> [DATASET SECTION]:
<<<<
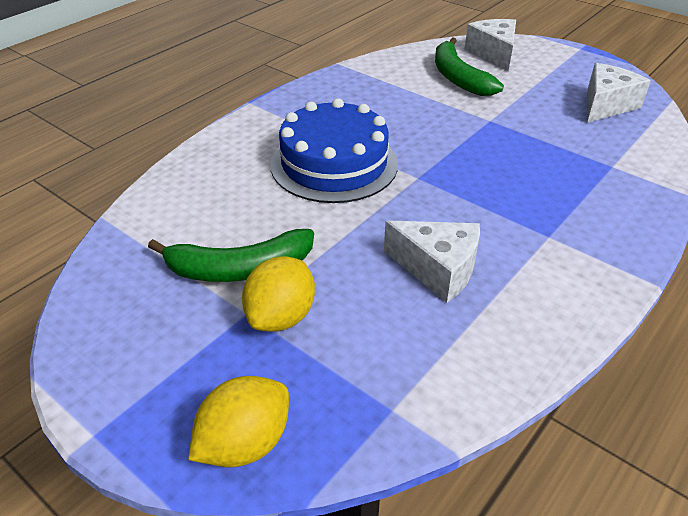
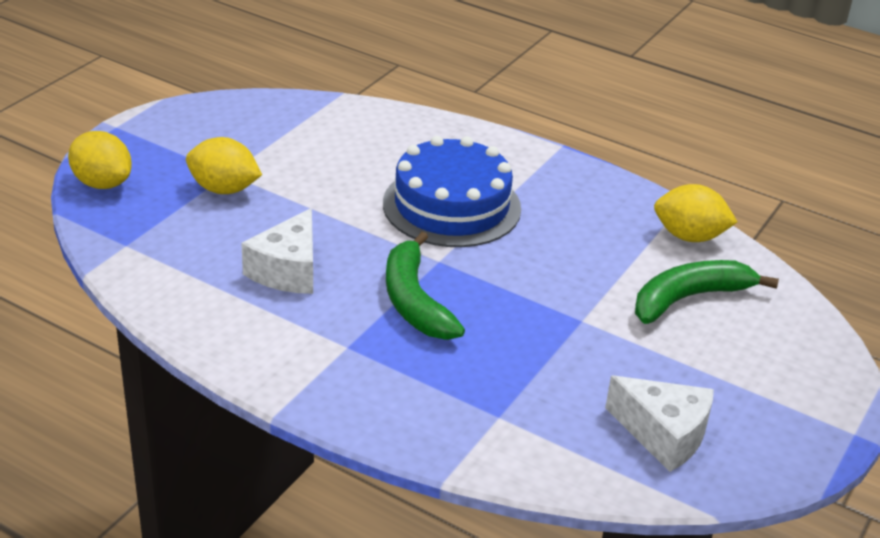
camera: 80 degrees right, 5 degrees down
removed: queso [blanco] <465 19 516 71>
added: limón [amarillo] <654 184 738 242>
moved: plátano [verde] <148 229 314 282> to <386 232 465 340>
>>>>
> [WHAT YOU ARE ASKED TO DO]: Print out all the material word for word but exclude any images.

> [RESPONSE FOR THIS EXERCISE]:
camera: 80 degrees right, 5 degrees down
removed: queso [blanco] <465 19 516 71>
added: limón [amarillo] <654 184 738 242>
moved: plátano [verde] <148 229 314 282> to <386 232 465 340>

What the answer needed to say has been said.